#### THE PROBLEM:
When a line below holds the string "AUDIO", show that line.

Version difference data
--

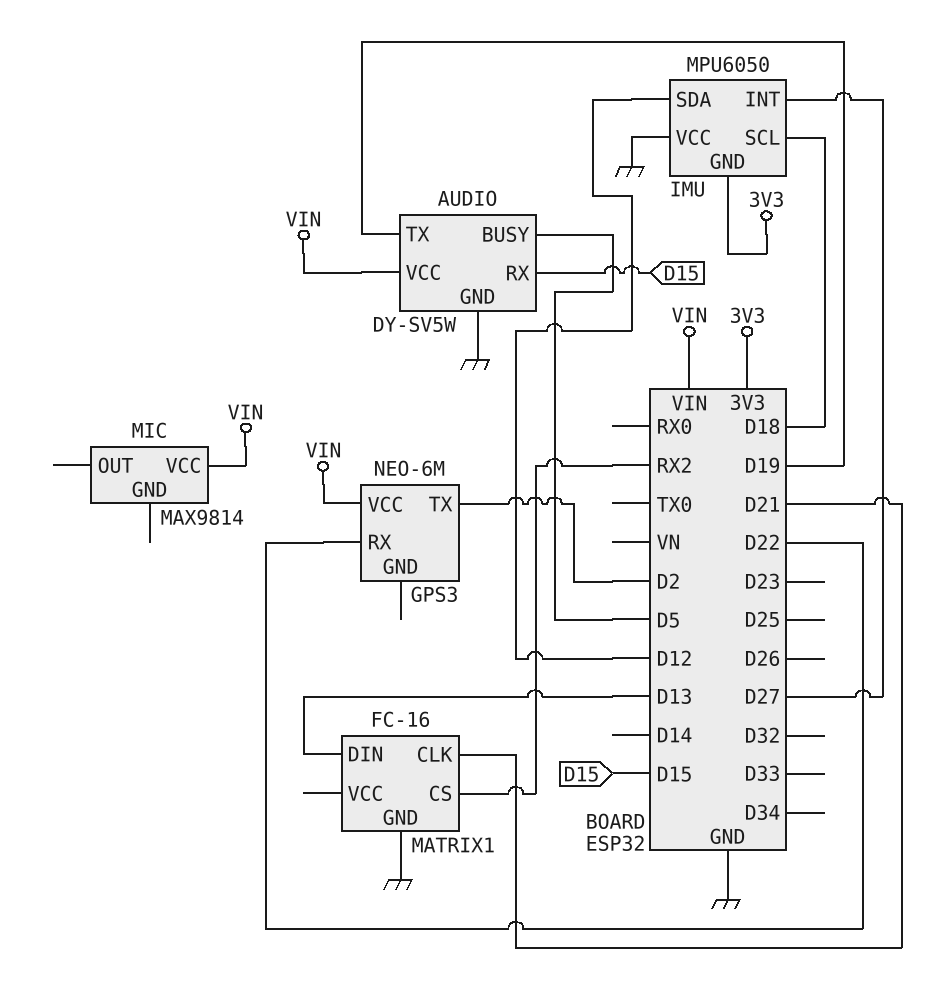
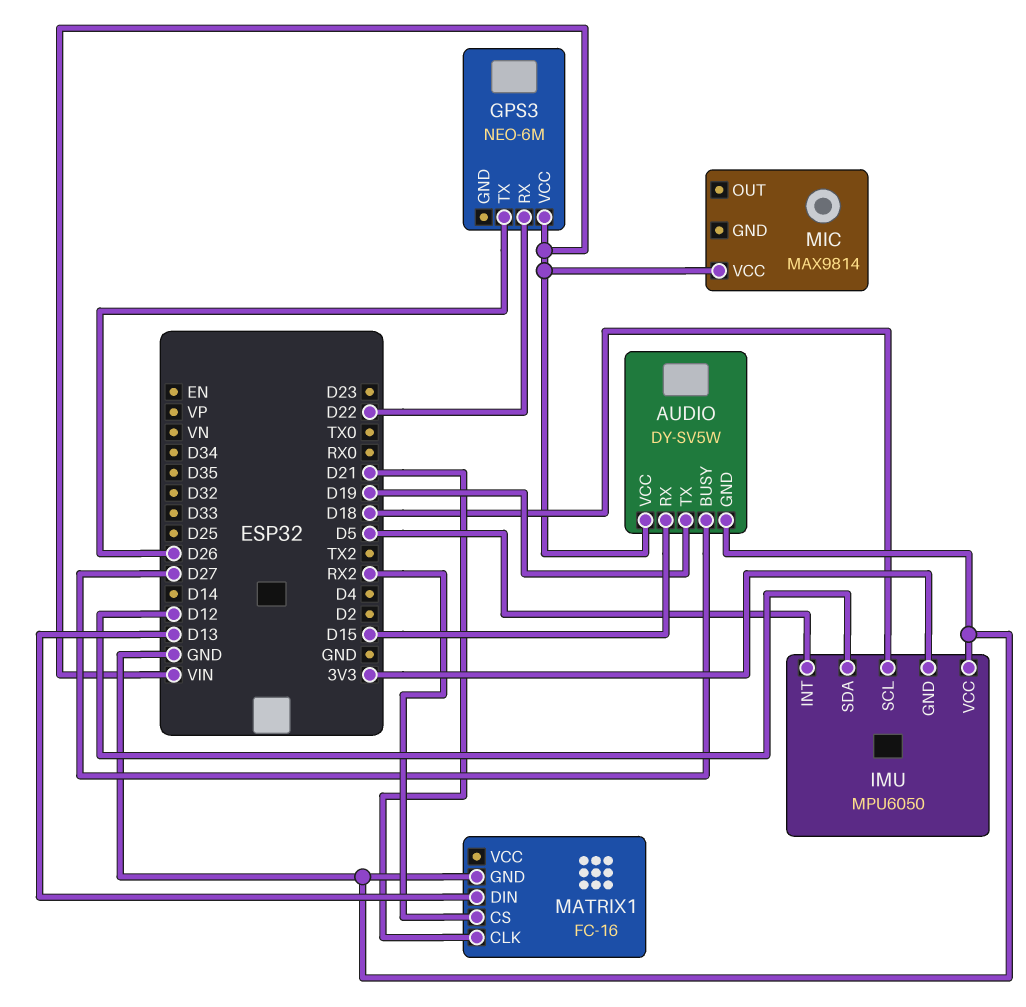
AUDIO pin BUSY: D5 -> D27
GPS3 pin TX: D2 -> D26
IMU pin INT: D27 -> D5

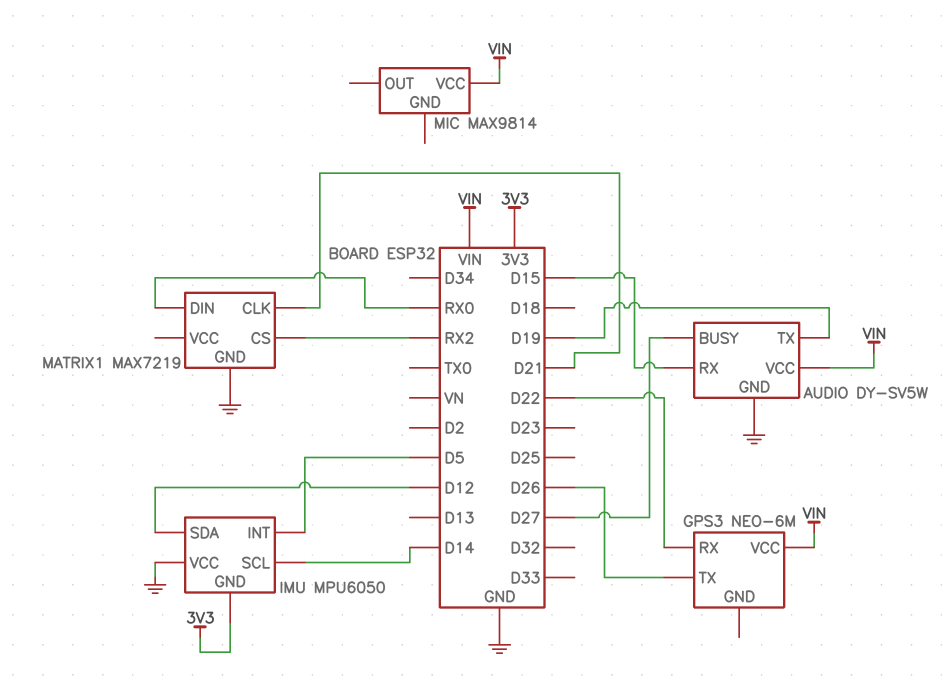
IMU pin SCL: D18 -> D14
MATRIX1: FC-16 -> MAX7219
MATRIX1 pin DIN: D13 -> RX0

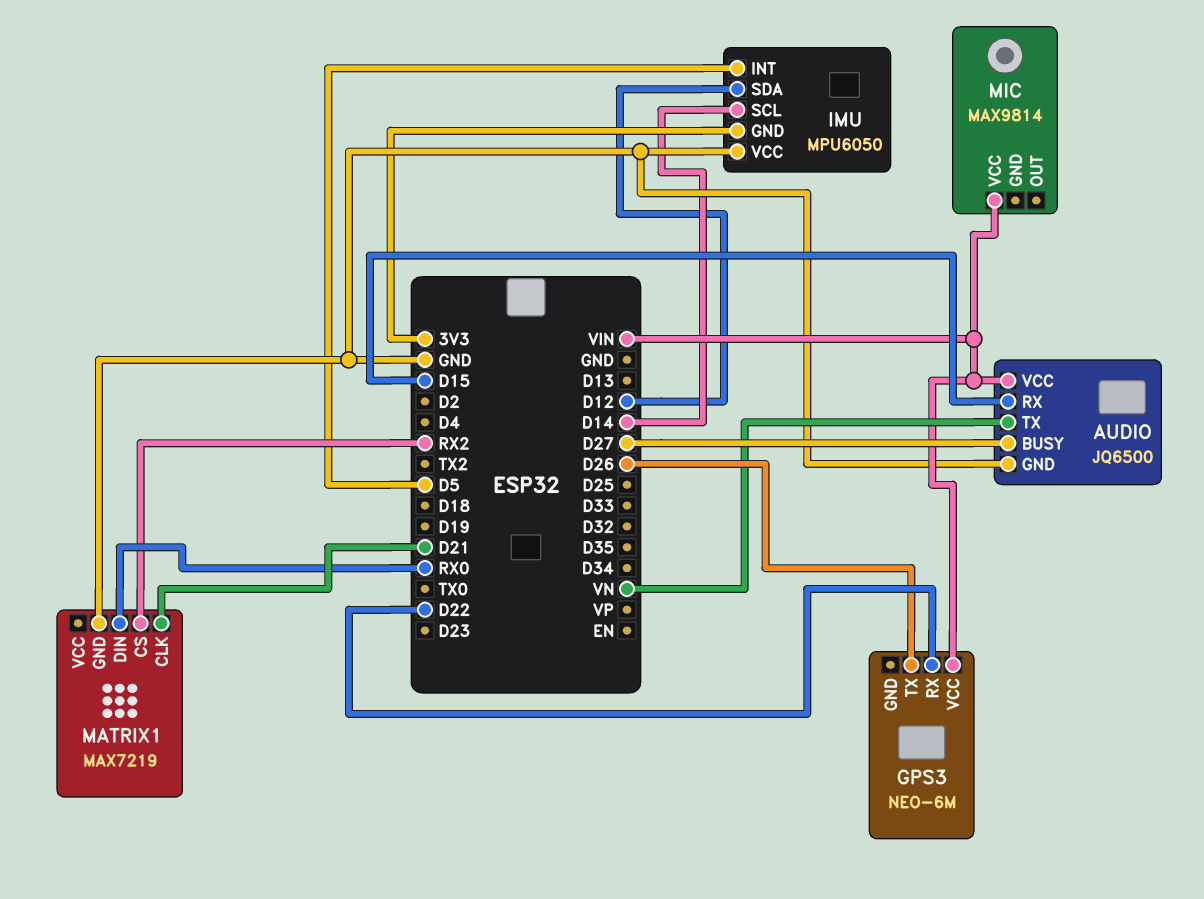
AUDIO: DY-SV5W -> JQ6500
AUDIO pin TX: D19 -> VN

--

#### TASK ANSWER:
AUDIO pin BUSY: D5 -> D27
AUDIO: DY-SV5W -> JQ6500
AUDIO pin TX: D19 -> VN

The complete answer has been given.